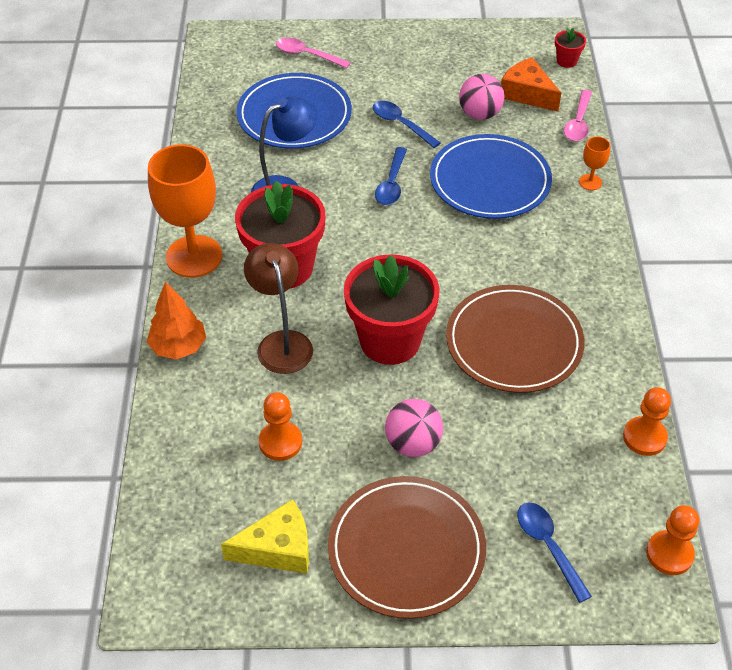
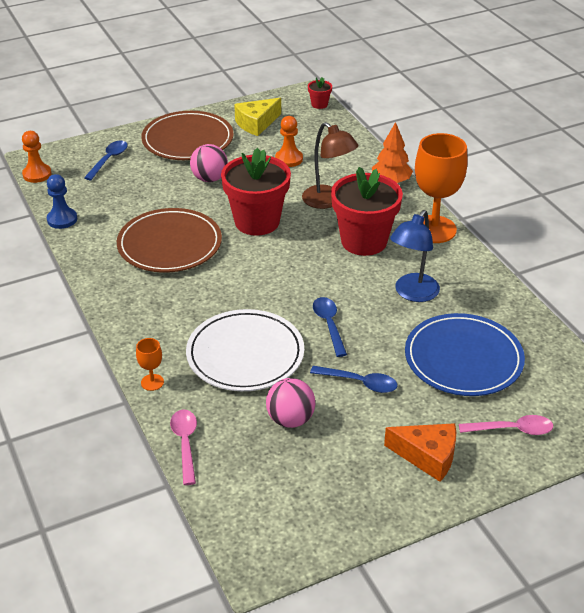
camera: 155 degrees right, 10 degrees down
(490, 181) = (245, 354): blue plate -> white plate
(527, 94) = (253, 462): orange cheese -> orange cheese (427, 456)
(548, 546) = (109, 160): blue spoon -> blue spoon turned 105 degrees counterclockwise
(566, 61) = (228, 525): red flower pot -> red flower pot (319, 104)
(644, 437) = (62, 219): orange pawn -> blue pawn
┄┄┄┄┄┄┄┄┄┄
» **Problem description**:
Word for word, reproduce the material above and omit each image.

» **Response to this task**:
camera: 155 degrees right, 10 degrees down
(490, 181) = (245, 354): blue plate -> white plate
(527, 94) = (253, 462): orange cheese -> orange cheese (427, 456)
(548, 546) = (109, 160): blue spoon -> blue spoon turned 105 degrees counterclockwise
(566, 61) = (228, 525): red flower pot -> red flower pot (319, 104)
(644, 437) = (62, 219): orange pawn -> blue pawn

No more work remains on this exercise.